__What is needed__
From the first line of the entries below through the line bearing "The taza [verde]", write out each line exactly. Omit pictures.

__Data in this exercise__
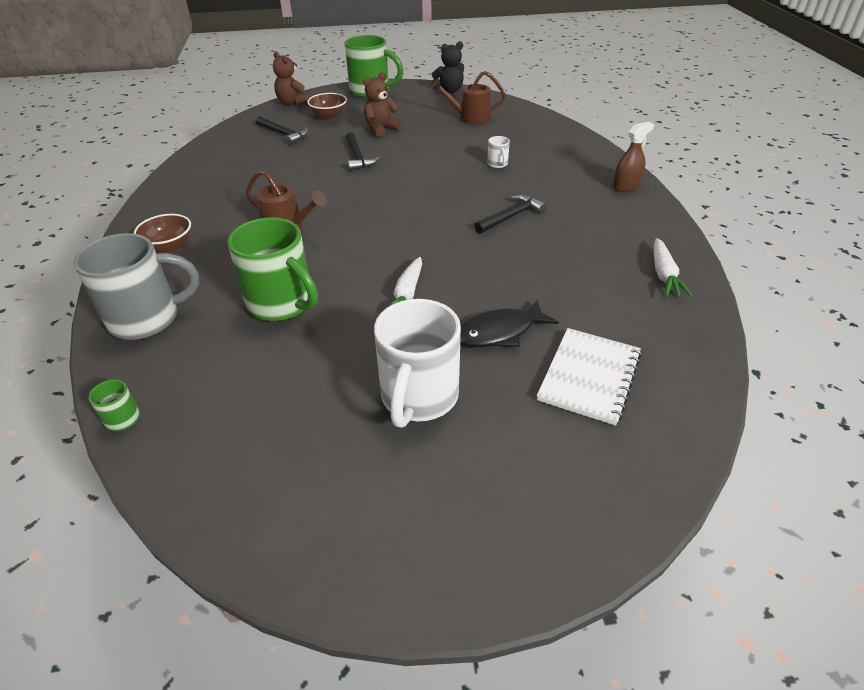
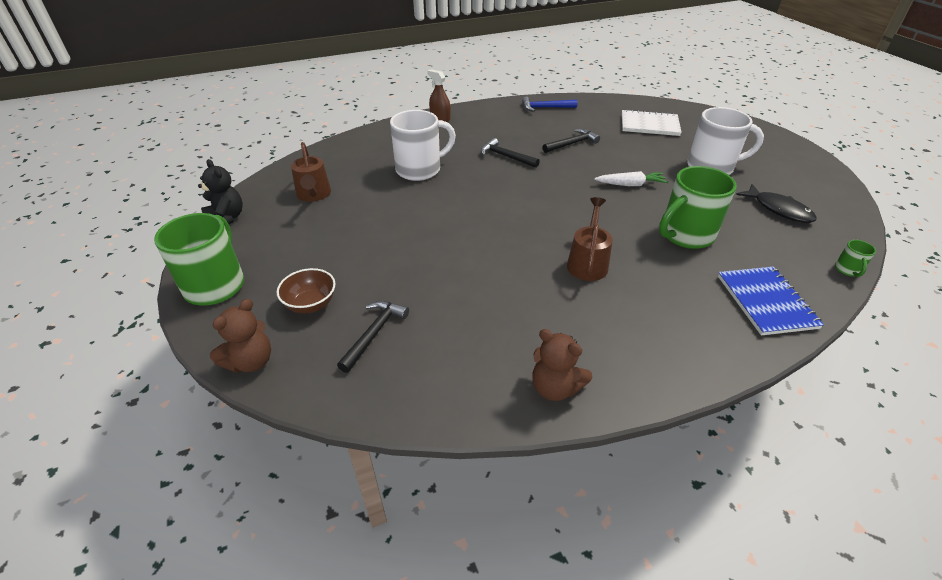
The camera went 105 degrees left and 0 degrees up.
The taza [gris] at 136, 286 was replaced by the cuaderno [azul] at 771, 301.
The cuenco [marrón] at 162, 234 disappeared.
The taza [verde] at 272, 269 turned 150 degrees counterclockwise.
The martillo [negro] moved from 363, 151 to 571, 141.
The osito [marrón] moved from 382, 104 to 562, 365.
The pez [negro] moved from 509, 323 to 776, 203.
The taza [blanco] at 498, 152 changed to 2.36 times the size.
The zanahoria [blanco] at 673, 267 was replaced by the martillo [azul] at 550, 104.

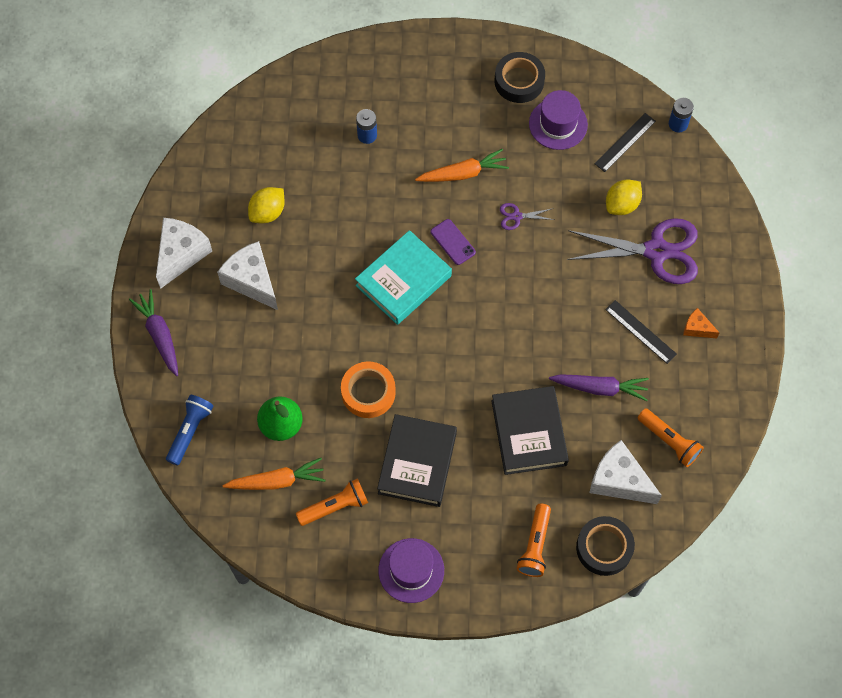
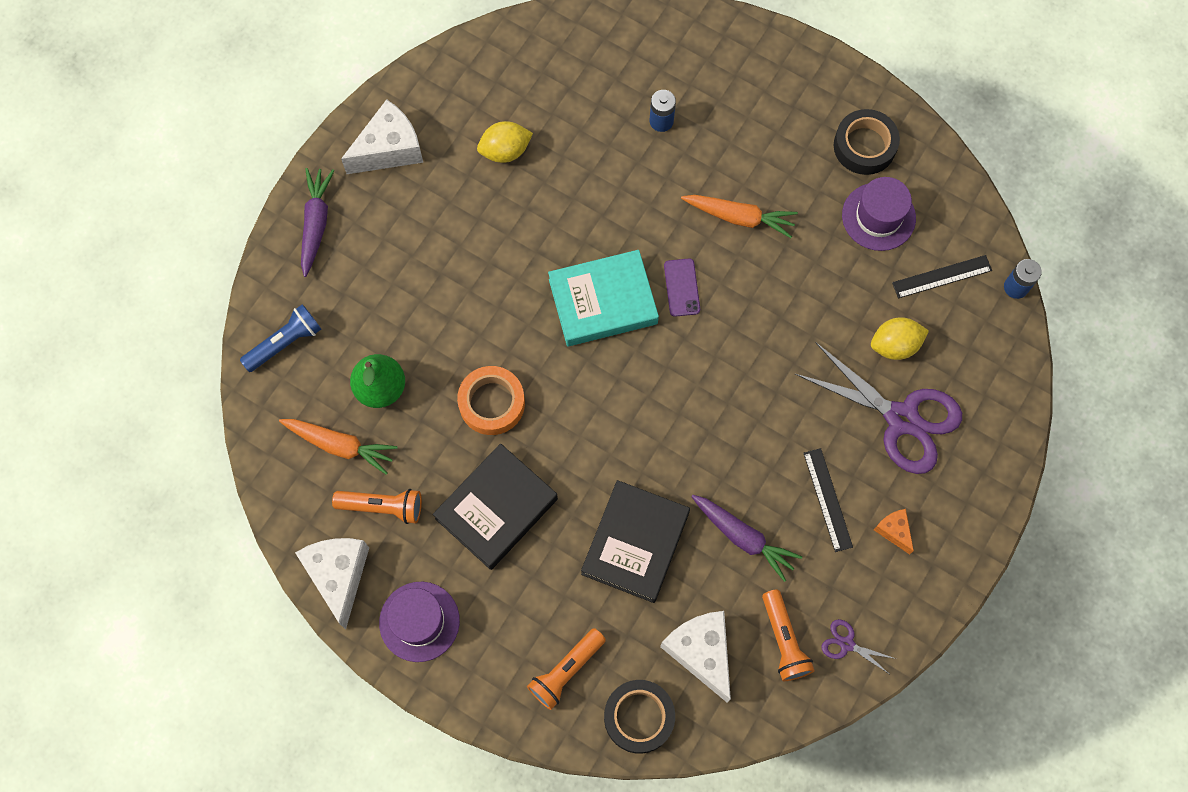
The camera went 30 degrees right and 5 degrees up.
The queso [blanco] moved from 247, 275 to 332, 583.
The tijeras [morado] moved from 527, 216 to 859, 646.

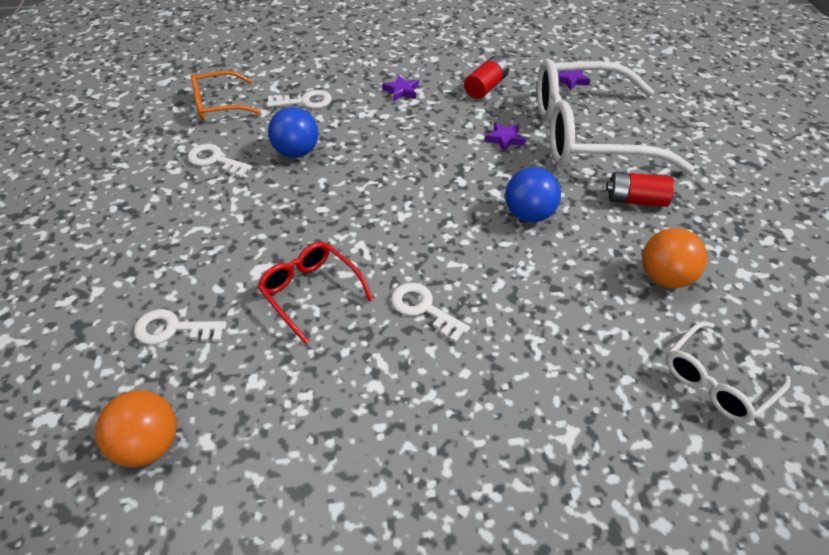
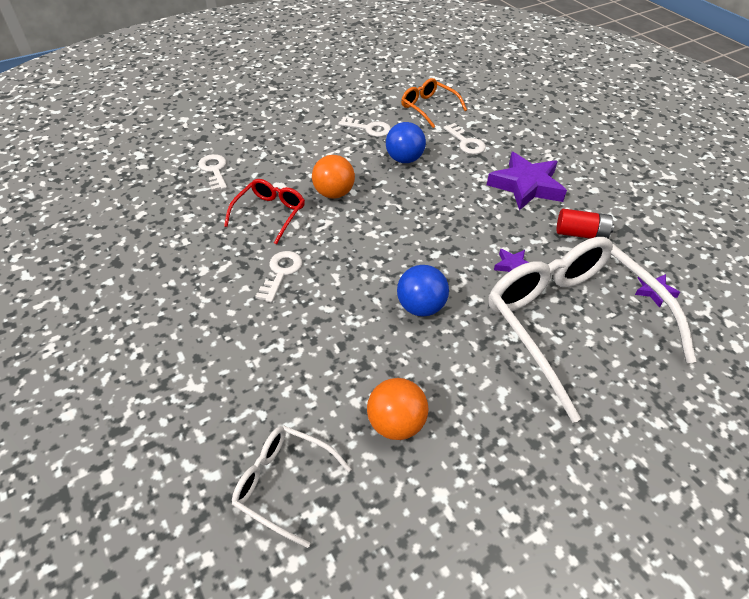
The camera went 65 degrees right and 0 degrees up.
The pelota [naranja] moved from 136, 428 to 333, 177.
The llave [blanco] at 219, 161 turned 105 degrees clockwise.
The estrella [morado] at 400, 88 changed to 2.17 times the size.
The pila [rojo] at 640, 189 disappeared.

__Task output__
The camera went 105 degrees left and 0 degrees up.
The taza [gris] at 136, 286 was replaced by the cuaderno [azul] at 771, 301.
The cuenco [marrón] at 162, 234 disappeared.
The taza [verde] at 272, 269 turned 150 degrees counterclockwise.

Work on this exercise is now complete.